**TASK PROMPT**
Among the records below, find the line with "C4: 6.8nF (GND, N_1) -> 10nF (GND, N_1)" and the line with "C7: none -> 4.7uF (+12V, VOL)". Set down both and every line between, exactly and with no pictures, but nothing else.

**SOURCE INFORMATION**
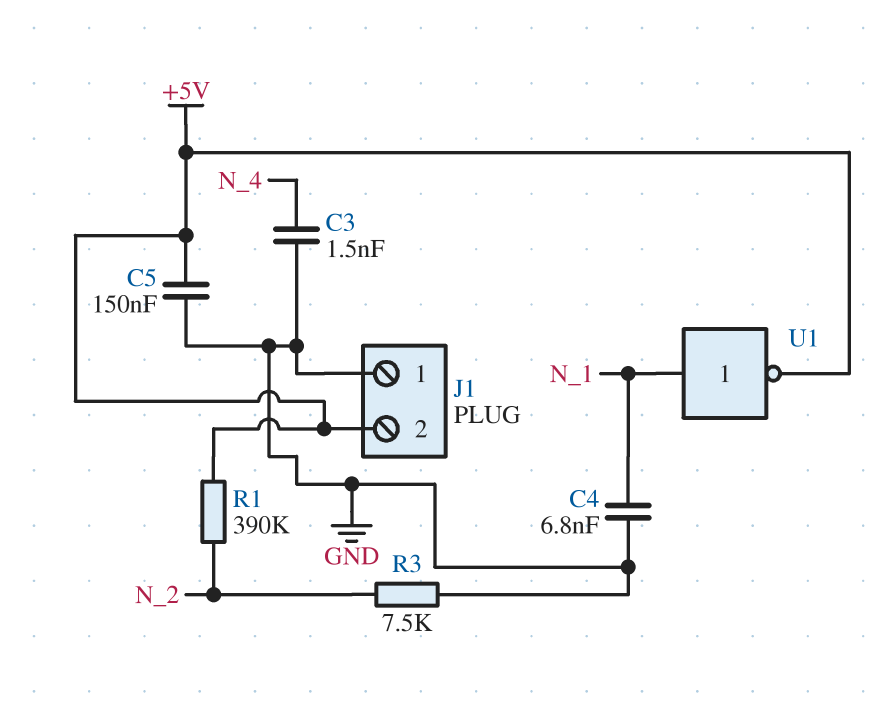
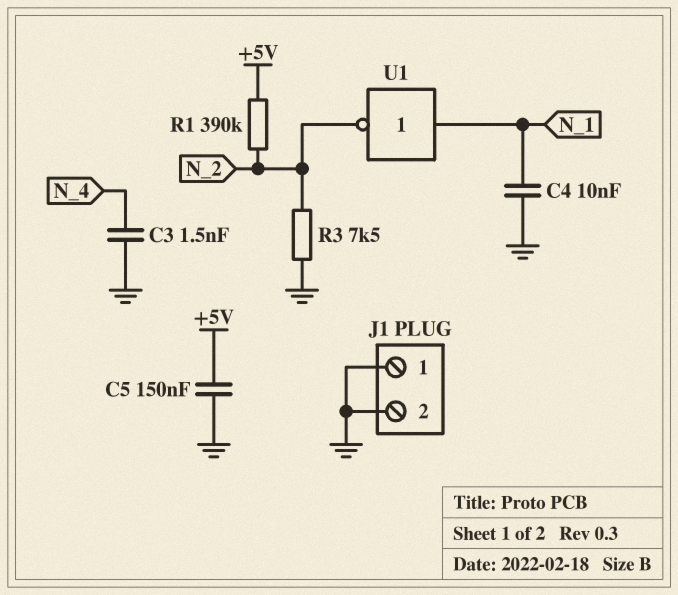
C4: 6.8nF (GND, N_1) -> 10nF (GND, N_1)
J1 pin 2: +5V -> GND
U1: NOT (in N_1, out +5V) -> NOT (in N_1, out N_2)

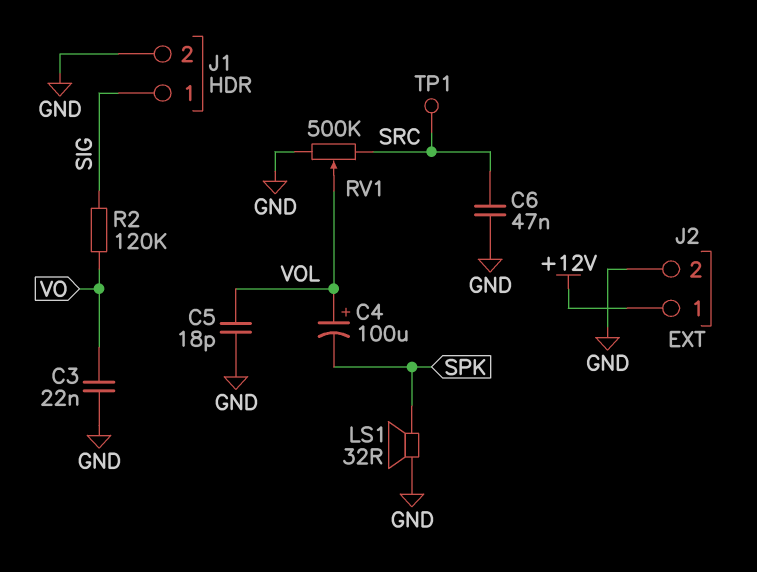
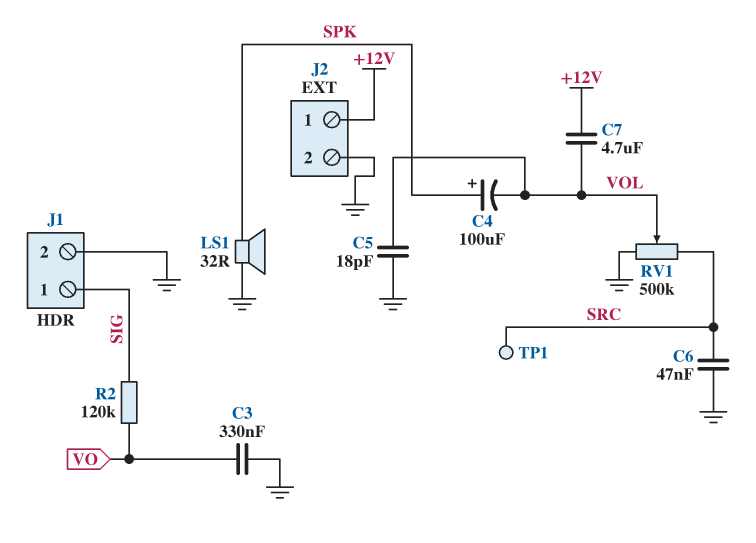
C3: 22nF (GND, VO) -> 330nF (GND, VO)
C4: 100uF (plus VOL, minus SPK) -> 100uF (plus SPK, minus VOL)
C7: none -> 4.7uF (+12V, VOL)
---
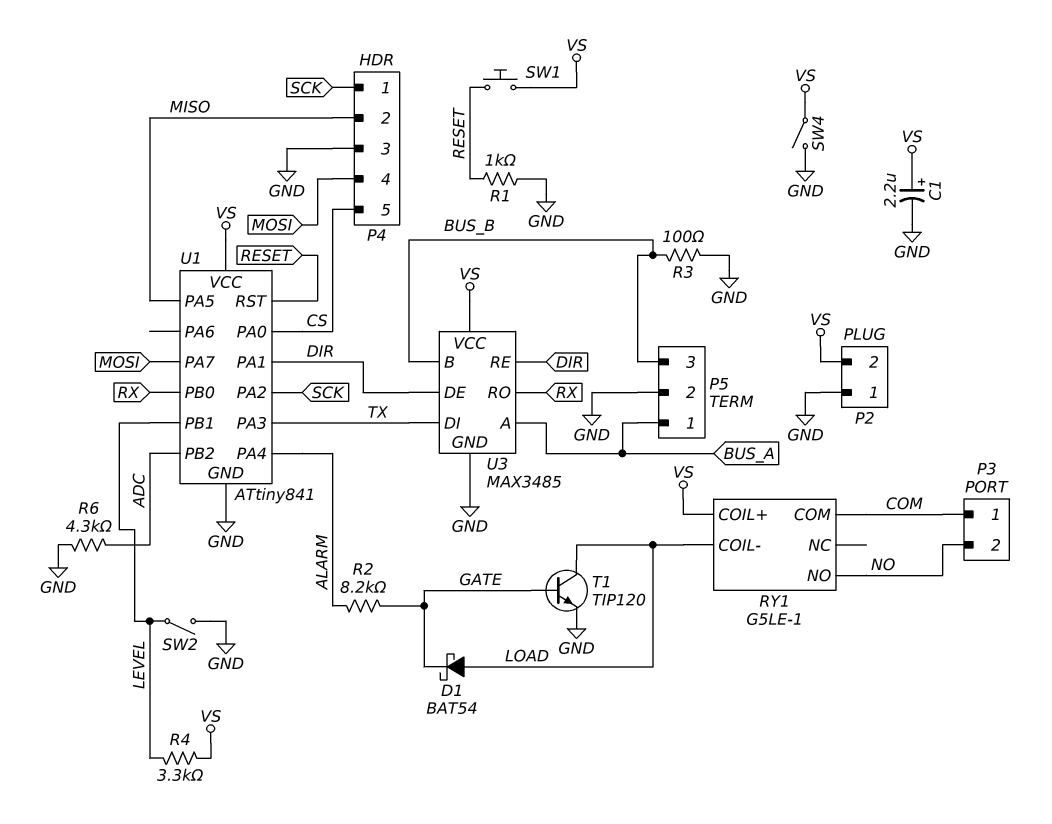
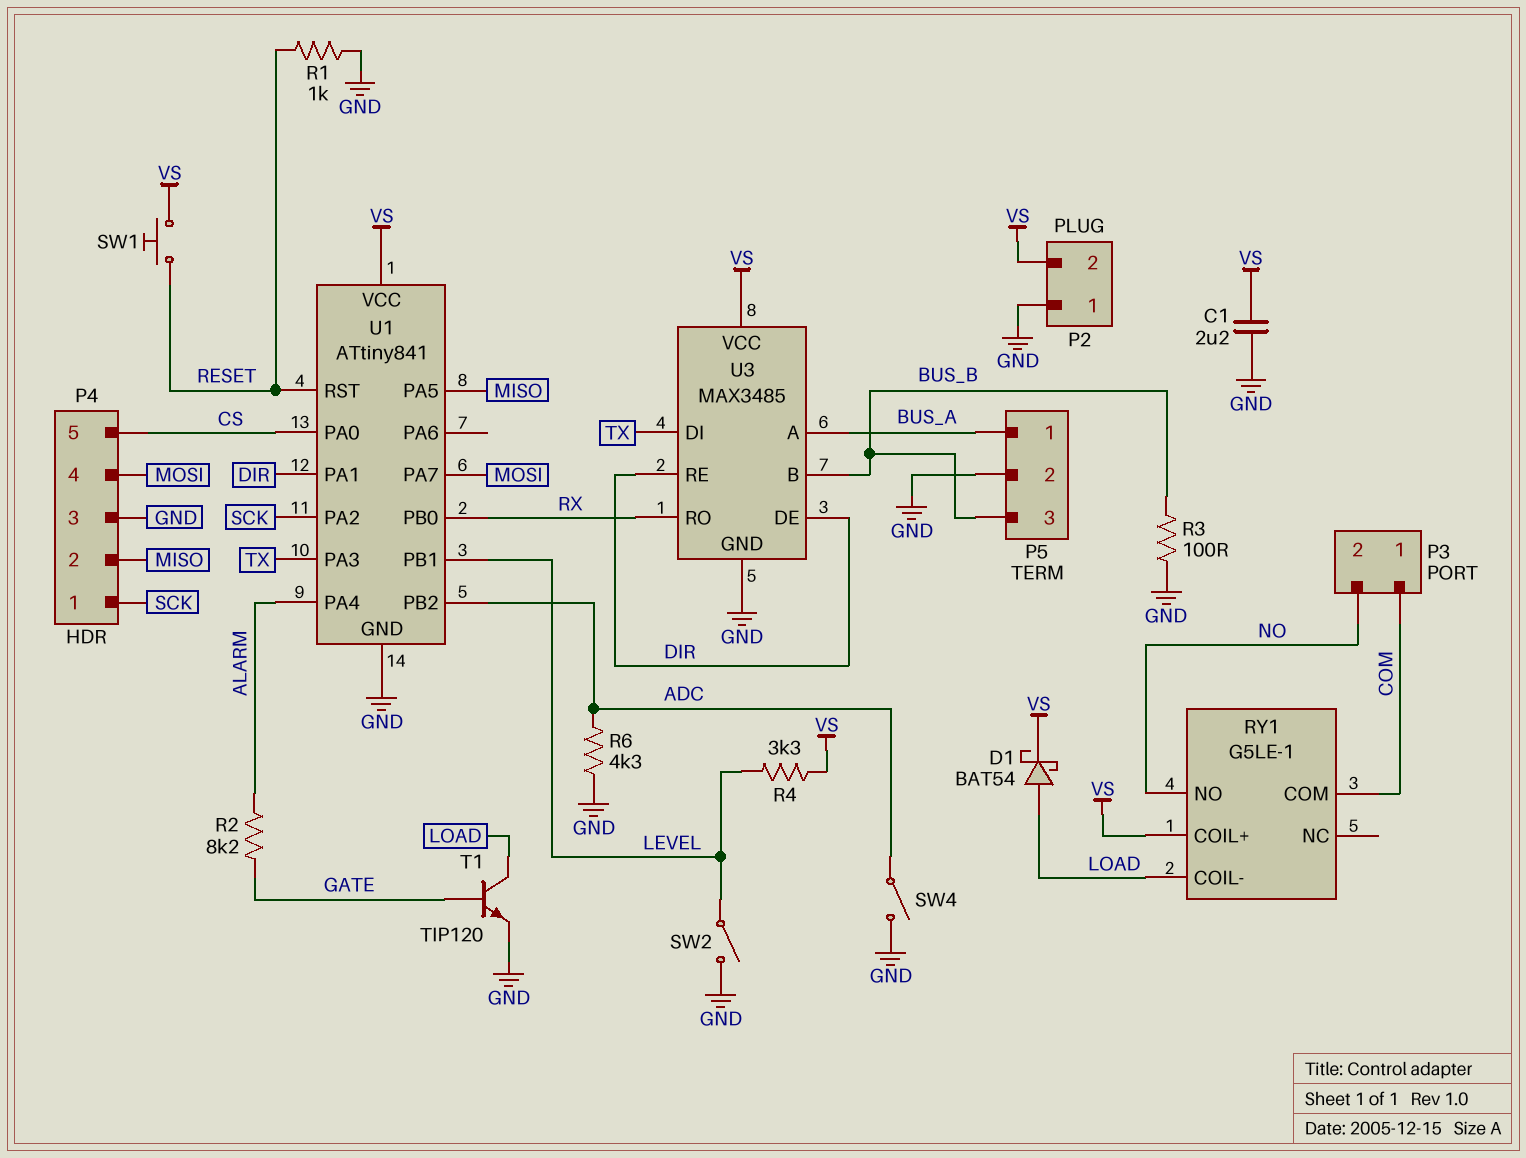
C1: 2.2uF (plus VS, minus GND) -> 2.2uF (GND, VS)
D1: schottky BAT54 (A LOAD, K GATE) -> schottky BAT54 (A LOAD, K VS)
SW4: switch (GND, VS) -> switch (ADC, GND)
---
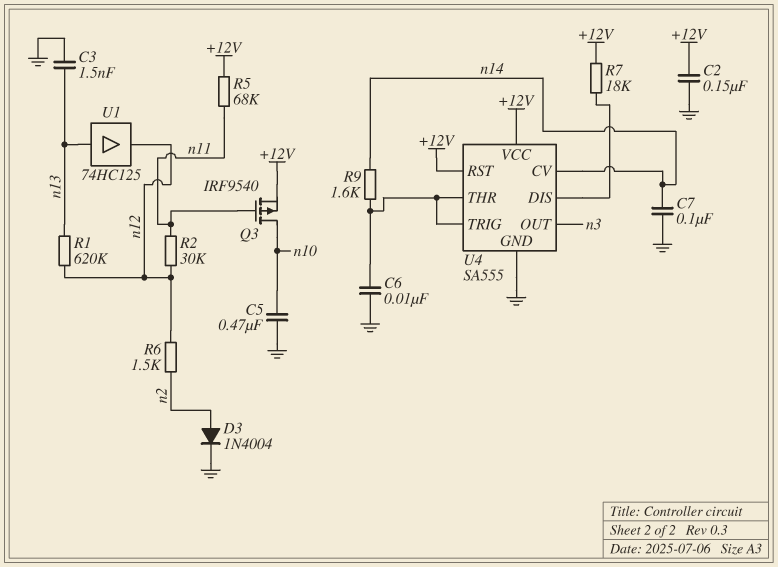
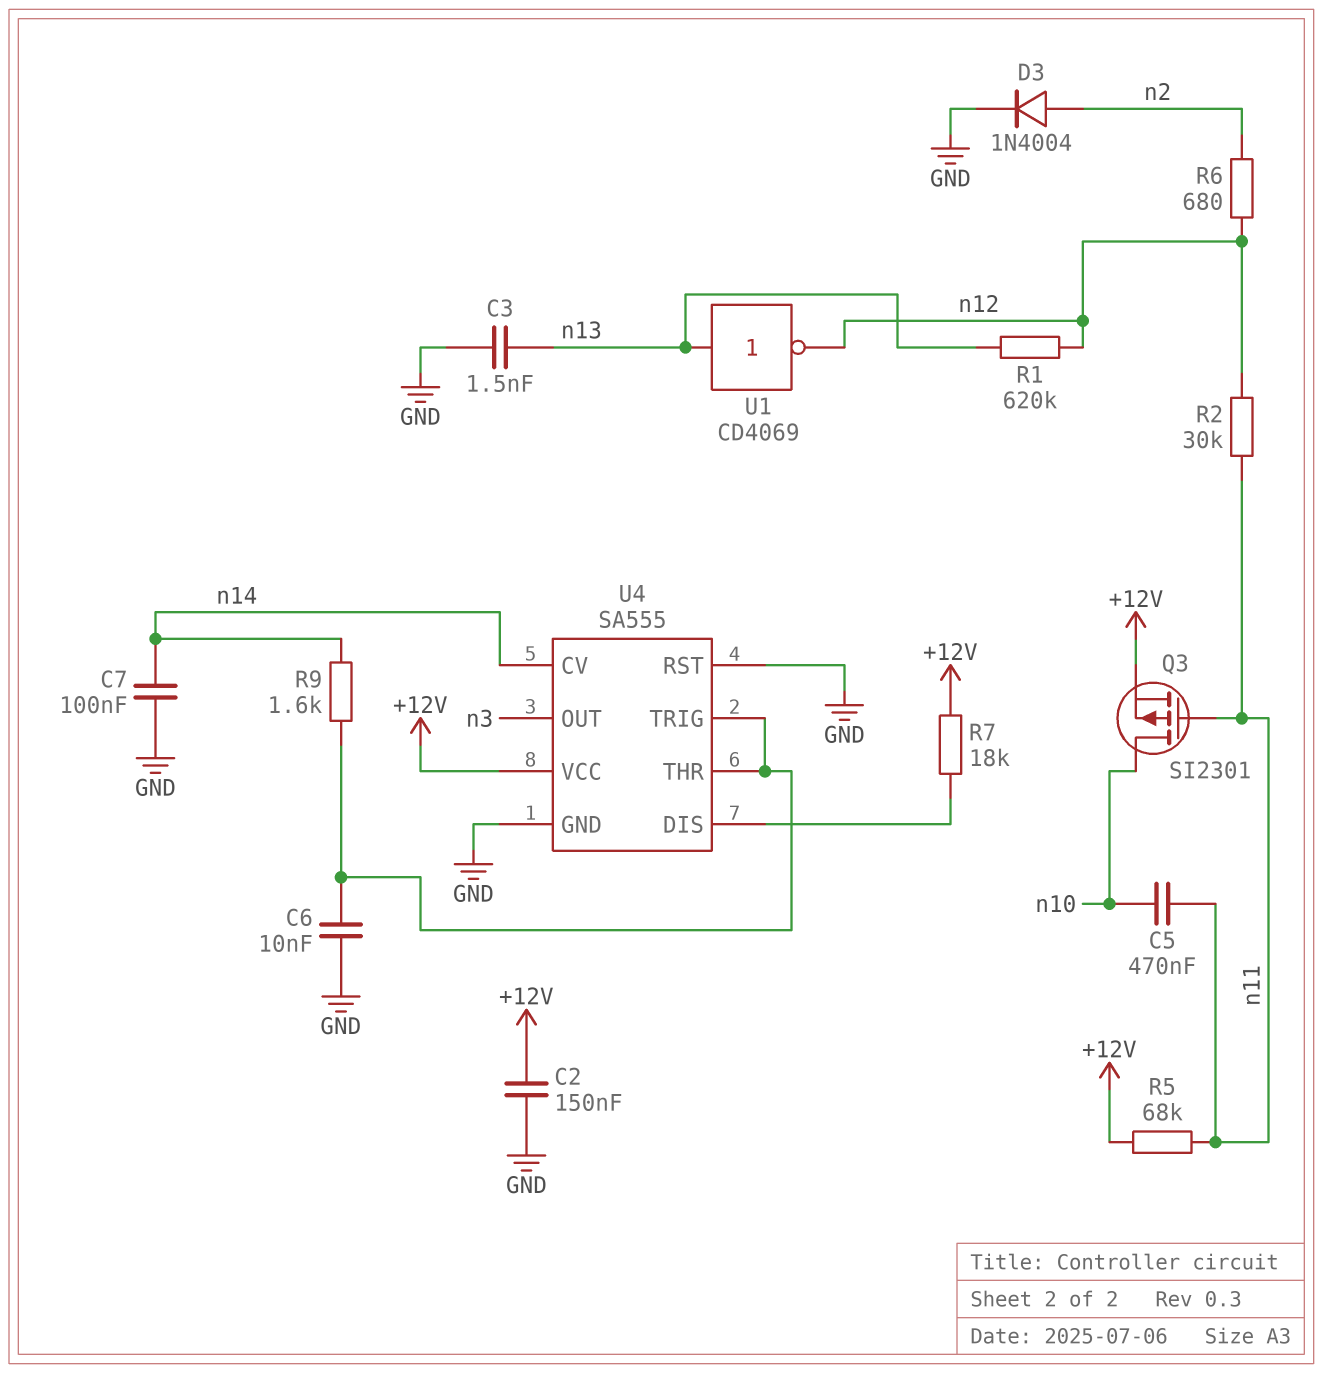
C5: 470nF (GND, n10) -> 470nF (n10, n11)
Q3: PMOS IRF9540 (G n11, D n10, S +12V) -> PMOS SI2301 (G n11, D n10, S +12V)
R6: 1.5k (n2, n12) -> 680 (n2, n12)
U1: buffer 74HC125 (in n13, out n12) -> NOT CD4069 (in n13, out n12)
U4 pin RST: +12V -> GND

**ANSWER AREA**
C4: 6.8nF (GND, N_1) -> 10nF (GND, N_1)
J1 pin 2: +5V -> GND
U1: NOT (in N_1, out +5V) -> NOT (in N_1, out N_2)

C3: 22nF (GND, VO) -> 330nF (GND, VO)
C4: 100uF (plus VOL, minus SPK) -> 100uF (plus SPK, minus VOL)
C7: none -> 4.7uF (+12V, VOL)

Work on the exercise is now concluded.